Please count the lines in the data below that contain the string "instrumentName", treating uppercase and lowercase as different, and give only the number.
--- start of Data to use ---
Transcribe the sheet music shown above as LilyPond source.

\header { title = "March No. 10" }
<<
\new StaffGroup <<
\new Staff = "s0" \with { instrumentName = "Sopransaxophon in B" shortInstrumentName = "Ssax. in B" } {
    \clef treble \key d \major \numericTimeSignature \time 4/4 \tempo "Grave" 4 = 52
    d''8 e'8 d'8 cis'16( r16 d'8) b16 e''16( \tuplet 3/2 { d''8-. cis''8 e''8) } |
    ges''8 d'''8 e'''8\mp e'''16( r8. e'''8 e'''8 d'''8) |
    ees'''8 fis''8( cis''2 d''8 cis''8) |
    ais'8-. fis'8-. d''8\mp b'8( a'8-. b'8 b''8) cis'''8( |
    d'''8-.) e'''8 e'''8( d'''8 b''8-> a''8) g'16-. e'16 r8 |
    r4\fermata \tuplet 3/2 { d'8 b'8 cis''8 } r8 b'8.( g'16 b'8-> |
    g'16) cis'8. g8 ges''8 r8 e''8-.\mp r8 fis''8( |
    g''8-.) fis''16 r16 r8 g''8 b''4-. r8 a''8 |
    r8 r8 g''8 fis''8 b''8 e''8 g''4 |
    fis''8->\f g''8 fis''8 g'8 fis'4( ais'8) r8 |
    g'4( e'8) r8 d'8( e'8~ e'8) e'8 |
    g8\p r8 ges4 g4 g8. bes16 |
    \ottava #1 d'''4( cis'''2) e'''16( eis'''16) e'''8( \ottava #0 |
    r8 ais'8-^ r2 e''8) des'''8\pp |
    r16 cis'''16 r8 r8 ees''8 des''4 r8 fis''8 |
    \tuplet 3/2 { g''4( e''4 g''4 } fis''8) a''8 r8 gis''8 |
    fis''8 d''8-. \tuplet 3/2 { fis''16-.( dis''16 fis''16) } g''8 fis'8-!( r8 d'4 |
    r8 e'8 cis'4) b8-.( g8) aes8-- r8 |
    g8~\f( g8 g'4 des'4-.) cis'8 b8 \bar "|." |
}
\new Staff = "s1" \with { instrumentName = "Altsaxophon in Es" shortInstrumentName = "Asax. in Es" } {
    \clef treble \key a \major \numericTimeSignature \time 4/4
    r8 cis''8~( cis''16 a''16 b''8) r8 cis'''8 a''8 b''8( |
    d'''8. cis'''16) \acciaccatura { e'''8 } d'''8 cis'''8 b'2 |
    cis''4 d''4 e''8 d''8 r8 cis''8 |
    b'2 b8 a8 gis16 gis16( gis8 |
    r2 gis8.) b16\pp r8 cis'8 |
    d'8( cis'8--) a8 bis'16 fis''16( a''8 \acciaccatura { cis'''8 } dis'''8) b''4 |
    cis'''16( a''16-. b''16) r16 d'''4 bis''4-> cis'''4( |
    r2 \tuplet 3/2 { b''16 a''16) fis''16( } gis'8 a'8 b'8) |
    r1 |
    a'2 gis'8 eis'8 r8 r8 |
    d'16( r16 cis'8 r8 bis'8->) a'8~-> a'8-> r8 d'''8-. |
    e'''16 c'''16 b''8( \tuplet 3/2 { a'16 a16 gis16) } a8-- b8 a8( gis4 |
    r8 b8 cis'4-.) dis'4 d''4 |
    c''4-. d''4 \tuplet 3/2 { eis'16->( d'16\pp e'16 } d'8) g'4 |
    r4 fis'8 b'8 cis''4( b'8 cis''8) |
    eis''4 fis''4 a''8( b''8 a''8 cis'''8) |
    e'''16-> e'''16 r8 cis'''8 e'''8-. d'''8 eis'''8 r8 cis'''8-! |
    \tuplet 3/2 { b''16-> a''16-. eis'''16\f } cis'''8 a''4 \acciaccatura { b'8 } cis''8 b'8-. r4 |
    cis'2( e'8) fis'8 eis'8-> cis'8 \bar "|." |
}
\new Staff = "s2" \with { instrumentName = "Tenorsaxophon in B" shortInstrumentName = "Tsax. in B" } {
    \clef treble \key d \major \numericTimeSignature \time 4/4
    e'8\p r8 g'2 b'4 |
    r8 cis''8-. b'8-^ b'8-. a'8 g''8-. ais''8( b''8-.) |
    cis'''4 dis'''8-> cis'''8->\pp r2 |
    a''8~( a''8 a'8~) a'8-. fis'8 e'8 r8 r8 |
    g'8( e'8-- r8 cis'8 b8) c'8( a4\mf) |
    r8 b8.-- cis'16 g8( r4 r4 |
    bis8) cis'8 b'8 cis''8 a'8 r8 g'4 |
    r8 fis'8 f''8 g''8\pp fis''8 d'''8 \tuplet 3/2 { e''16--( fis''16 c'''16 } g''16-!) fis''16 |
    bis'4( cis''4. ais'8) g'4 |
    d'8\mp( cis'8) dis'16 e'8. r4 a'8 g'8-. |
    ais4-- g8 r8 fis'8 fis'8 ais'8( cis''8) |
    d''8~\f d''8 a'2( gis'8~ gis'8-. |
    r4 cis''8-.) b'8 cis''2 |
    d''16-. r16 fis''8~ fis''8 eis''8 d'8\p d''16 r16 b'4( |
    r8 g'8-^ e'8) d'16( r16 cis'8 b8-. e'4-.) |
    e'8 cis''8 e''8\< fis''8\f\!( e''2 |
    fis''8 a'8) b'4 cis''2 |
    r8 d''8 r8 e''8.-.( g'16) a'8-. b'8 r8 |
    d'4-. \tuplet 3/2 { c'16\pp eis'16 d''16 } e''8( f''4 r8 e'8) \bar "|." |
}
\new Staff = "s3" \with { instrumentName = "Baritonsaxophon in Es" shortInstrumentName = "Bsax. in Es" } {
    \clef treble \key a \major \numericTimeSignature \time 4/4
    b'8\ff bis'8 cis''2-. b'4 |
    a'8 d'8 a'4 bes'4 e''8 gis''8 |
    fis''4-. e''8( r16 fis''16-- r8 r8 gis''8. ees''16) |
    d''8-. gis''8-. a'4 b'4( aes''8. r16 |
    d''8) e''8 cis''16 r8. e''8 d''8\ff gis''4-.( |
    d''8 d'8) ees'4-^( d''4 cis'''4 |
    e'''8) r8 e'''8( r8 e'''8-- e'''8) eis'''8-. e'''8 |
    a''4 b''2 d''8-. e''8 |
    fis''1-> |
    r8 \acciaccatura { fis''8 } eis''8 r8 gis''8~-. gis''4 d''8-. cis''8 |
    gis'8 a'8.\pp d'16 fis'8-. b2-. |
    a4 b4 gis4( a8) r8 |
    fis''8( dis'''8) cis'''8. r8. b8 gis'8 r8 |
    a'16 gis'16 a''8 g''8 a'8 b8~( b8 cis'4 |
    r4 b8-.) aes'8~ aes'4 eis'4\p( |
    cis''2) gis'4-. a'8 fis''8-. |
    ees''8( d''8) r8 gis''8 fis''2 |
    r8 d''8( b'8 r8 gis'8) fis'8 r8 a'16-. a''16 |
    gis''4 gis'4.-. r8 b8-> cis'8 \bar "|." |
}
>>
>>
--- end of Data to use ---
Final result:
4